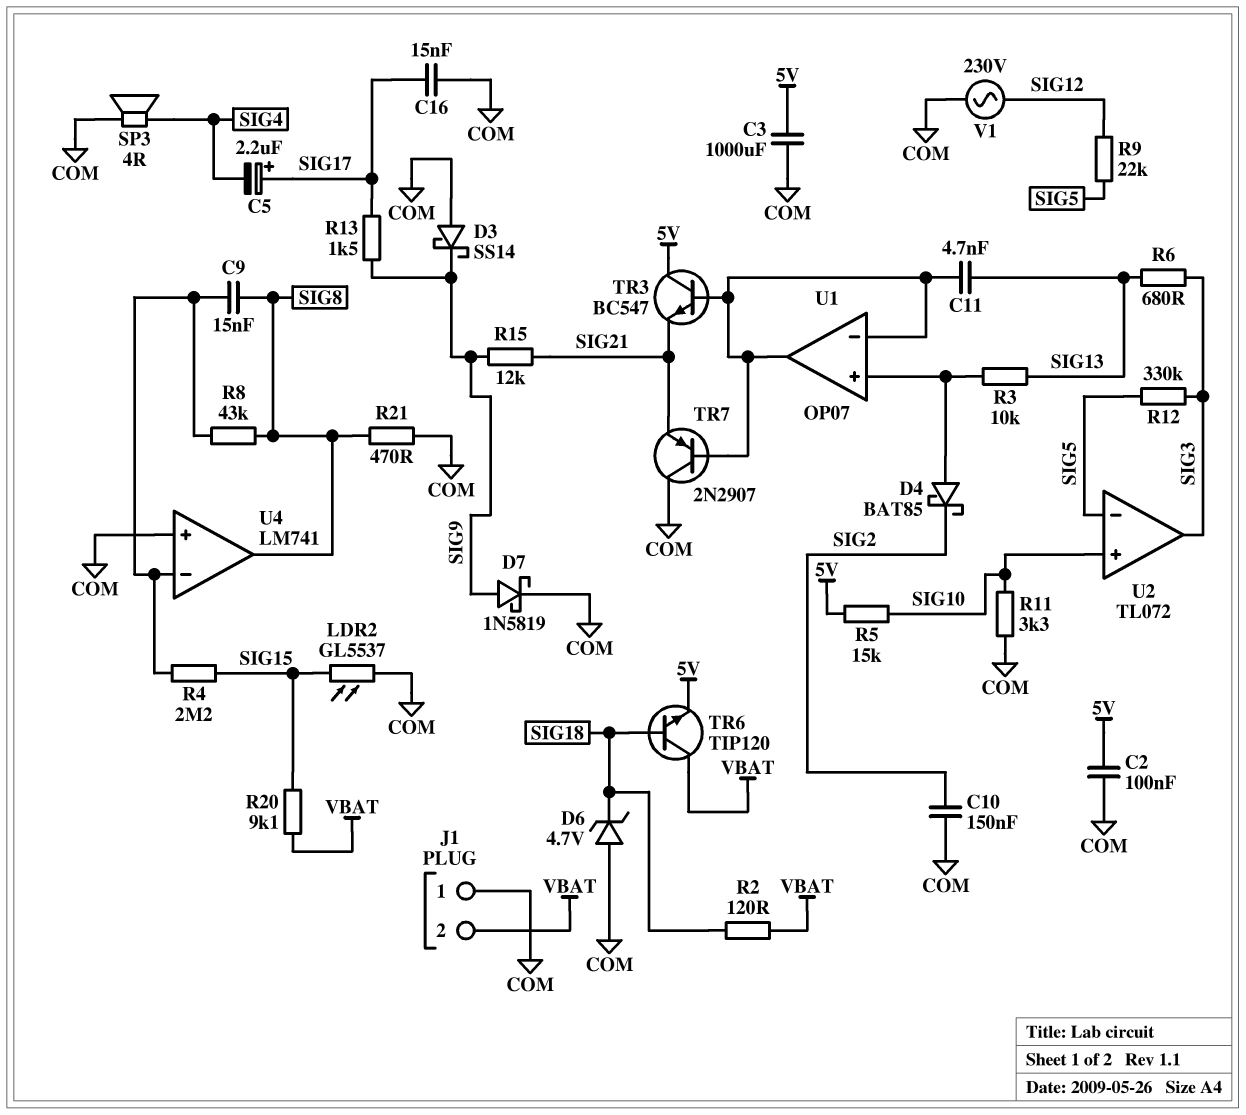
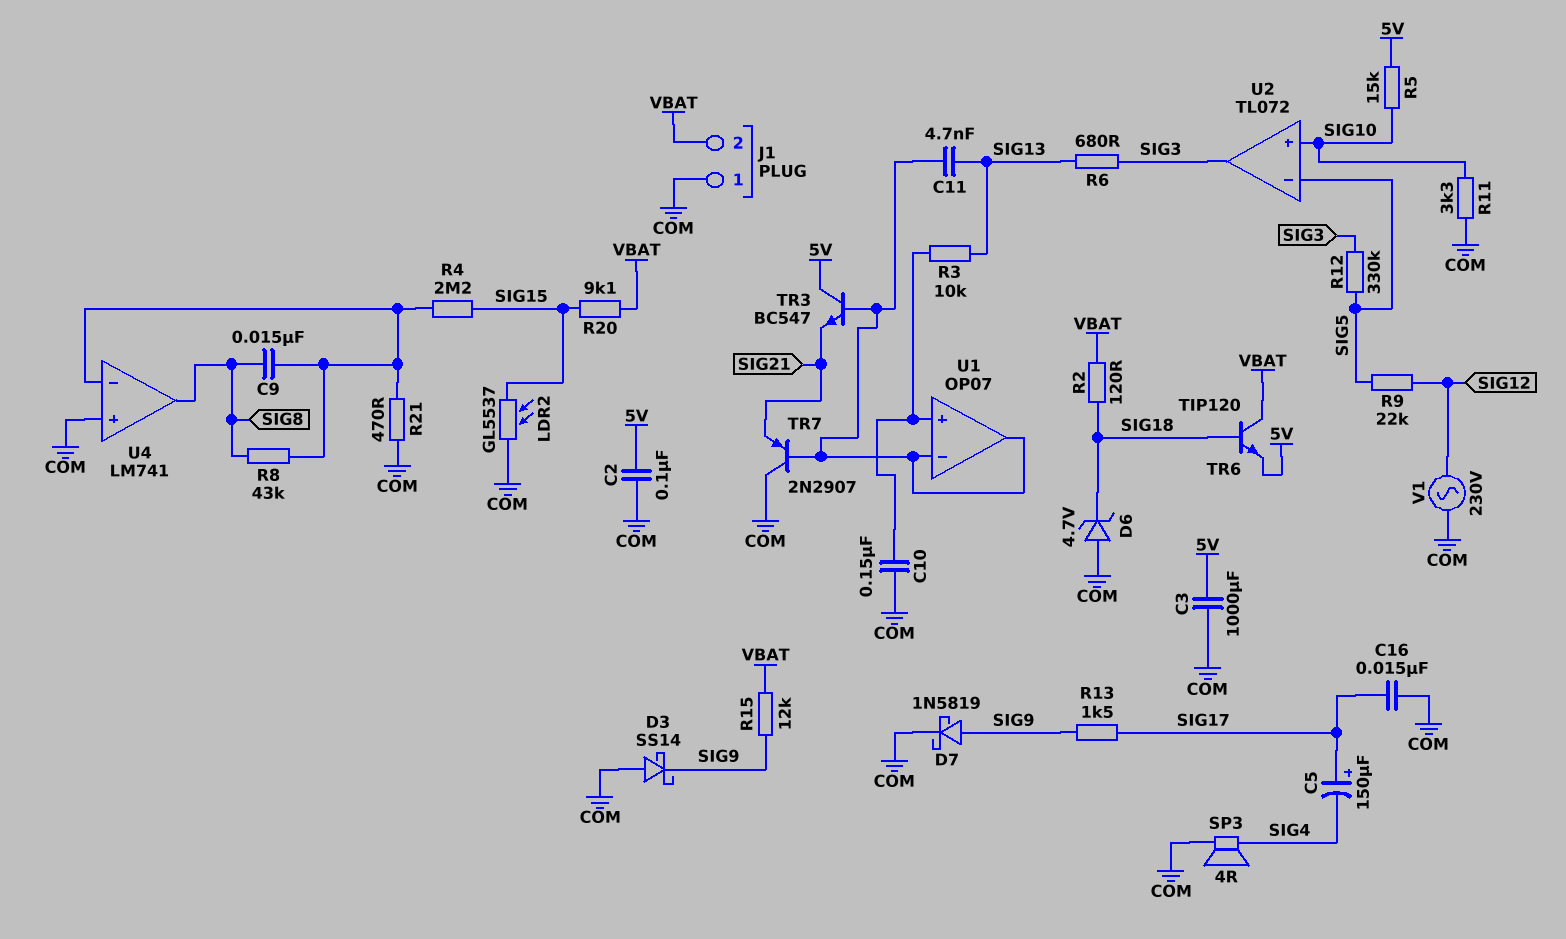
C5: 2.2uF (plus SIG17, minus SIG4) -> 150uF (plus SIG17, minus SIG4)
C10: 150nF (COM, SIG2) -> 150nF (COM, U1/in+)
D4: schottky BAT85 (A U1/in+, K SIG2) -> none
R15: 12k (SIG9, SIG21) -> 12k (SIG9, VBAT)
R21: 470 (COM, SIG8) -> 470 (COM, U4/in-)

━━━━━━━━

Give back, unchanged, the line that holds "R15: 12k (SIG9, SIG21) -> 12k (SIG9, VBAT)" along with all lines after it through the last line above.

R15: 12k (SIG9, SIG21) -> 12k (SIG9, VBAT)
R21: 470 (COM, SIG8) -> 470 (COM, U4/in-)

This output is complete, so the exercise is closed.